**** Material for this exercise
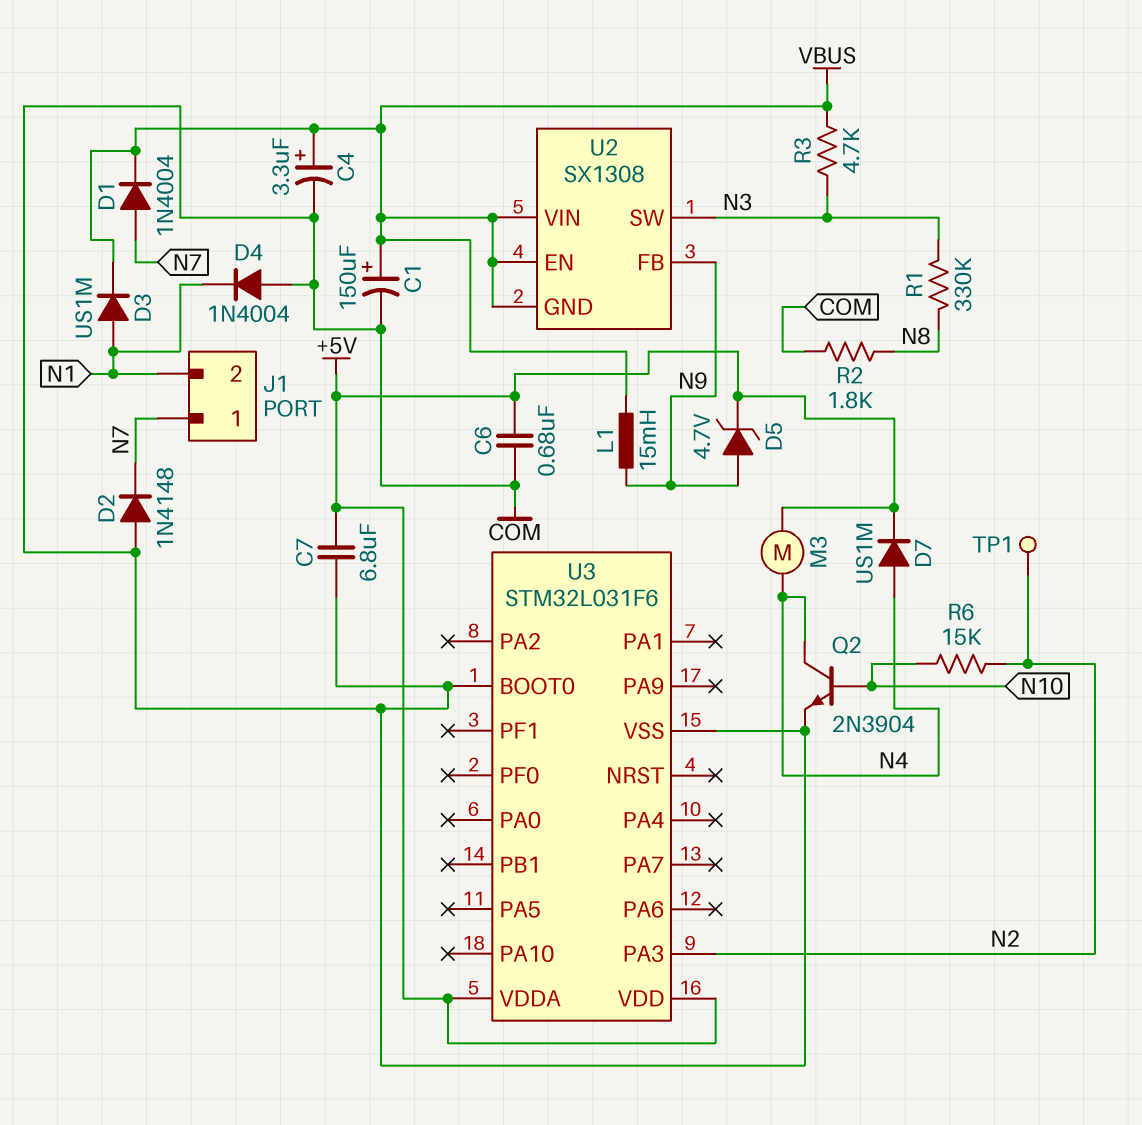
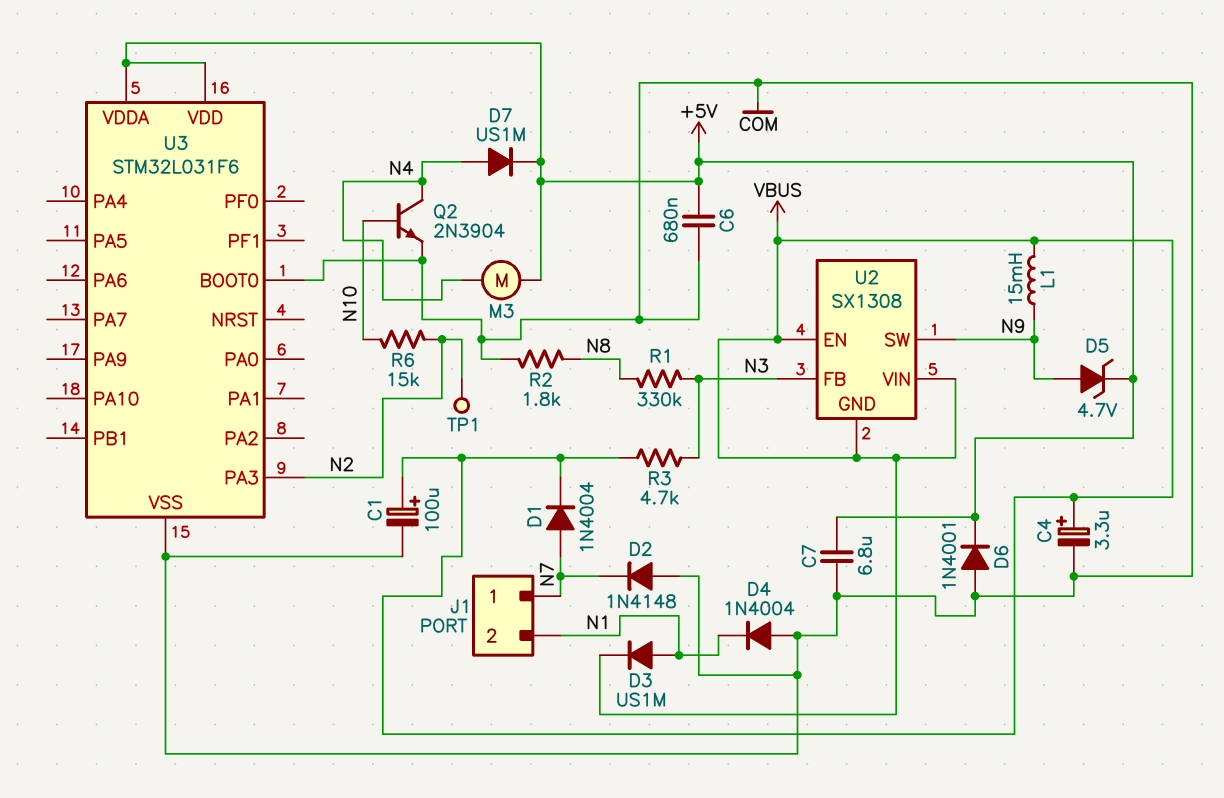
C1: 150uF (plus VBUS, minus COM) -> 100uF (plus VBUS, minus COM)
D6: none -> diode 1N4001 (A COM, K +5V)
U2 pin FB: N9 -> N3
U2 pin SW: N3 -> N9

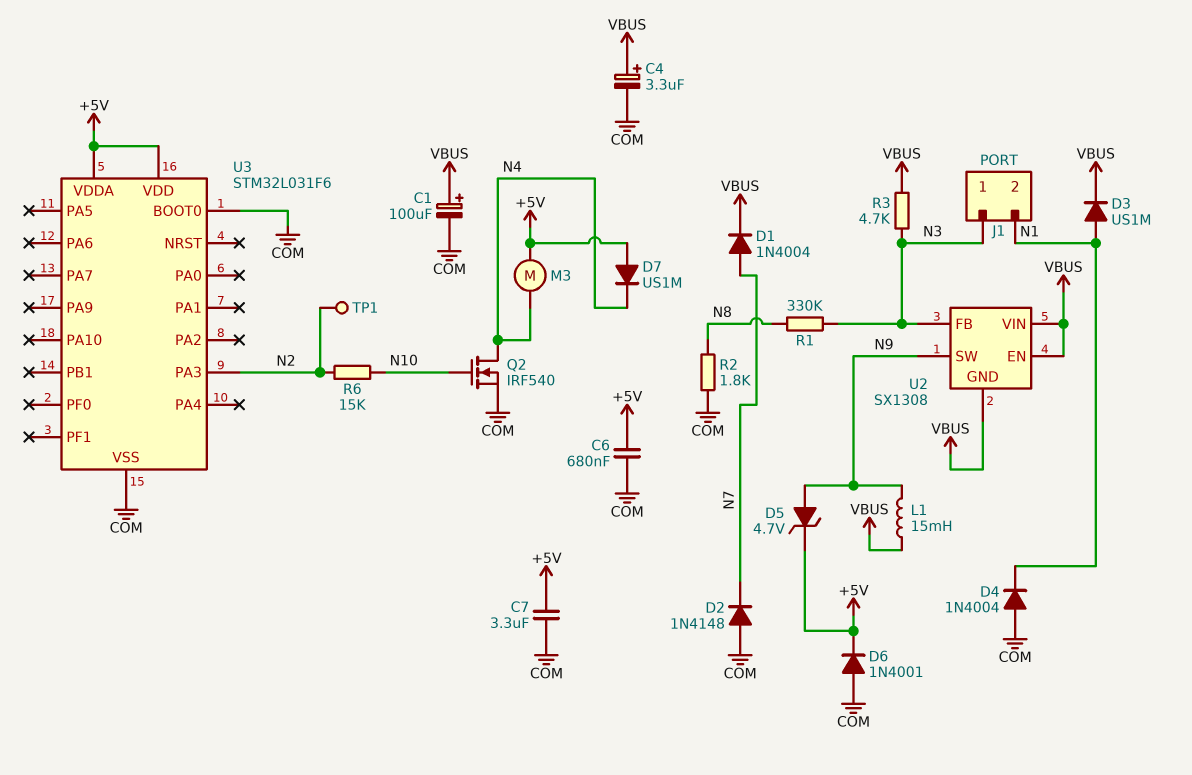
C7: 6.8uF (+5V, COM) -> 3.3uF (+5V, COM)
D7: diode US1M (A N4, K +5V) -> diode US1M (A +5V, K N4)
J1 pin 1: N7 -> N3
Q2: NPN 2N3904 (B N10, C N4, E COM) -> NMOS IRF540 (G N10, D N4, S COM)

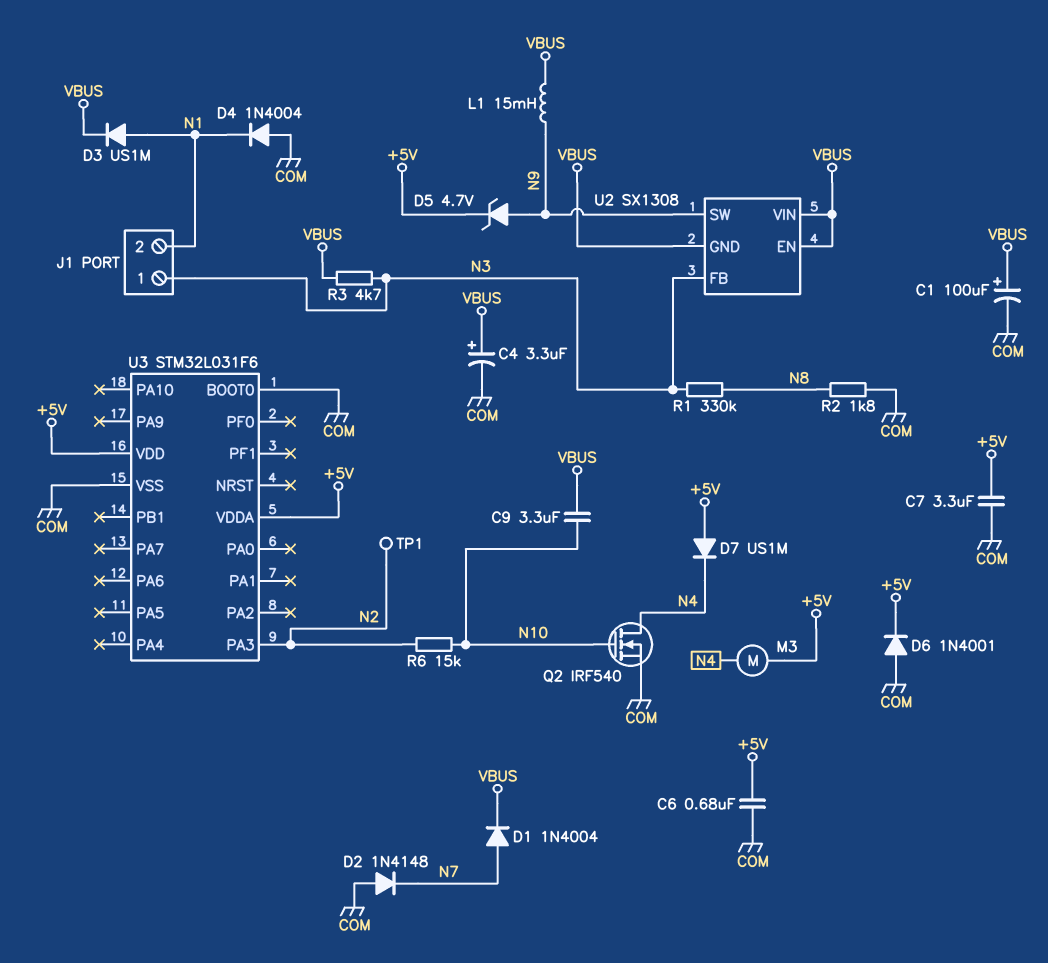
C9: none -> 3.3uF (N10, VBUS)

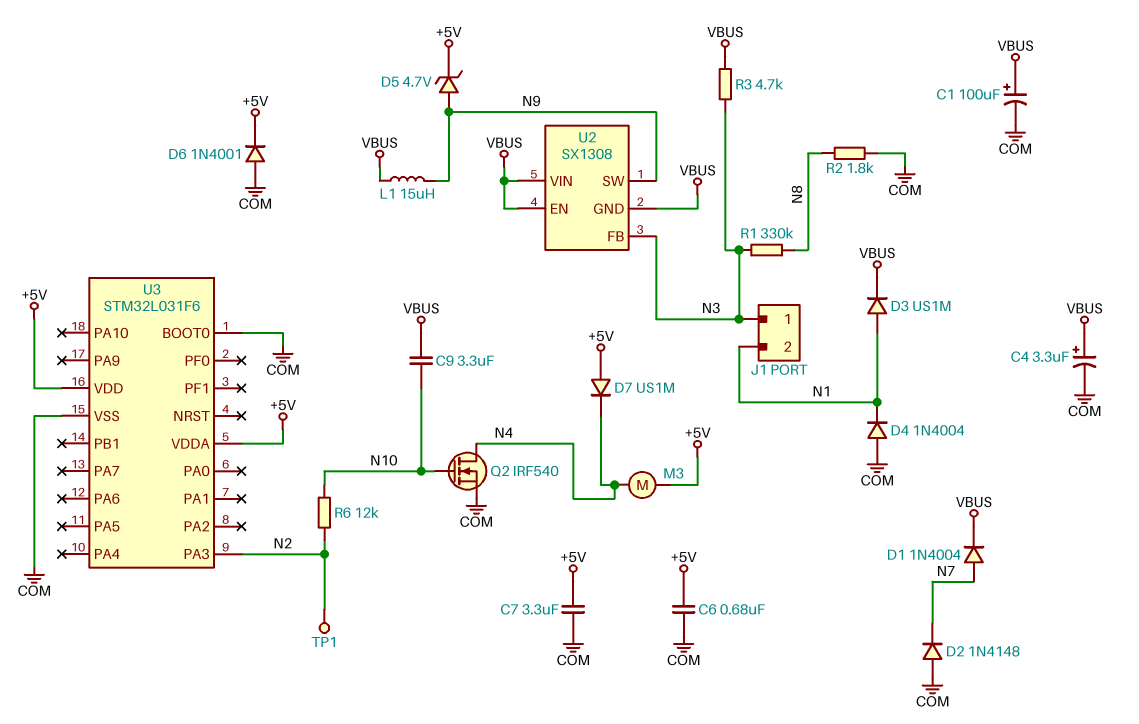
L1: 15mH (N9, VBUS) -> 15uH (N9, VBUS)
R6: 15k (N2, N10) -> 12k (N2, N10)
********
◆ **Problem to work on**
Please return exactly the lines from the one containing "J1 pin 1: N7 -> N3" through the end of the material above, both ends included, but not the pictures.

◆ **Reply**
J1 pin 1: N7 -> N3
Q2: NPN 2N3904 (B N10, C N4, E COM) -> NMOS IRF540 (G N10, D N4, S COM)

C9: none -> 3.3uF (N10, VBUS)

L1: 15mH (N9, VBUS) -> 15uH (N9, VBUS)
R6: 15k (N2, N10) -> 12k (N2, N10)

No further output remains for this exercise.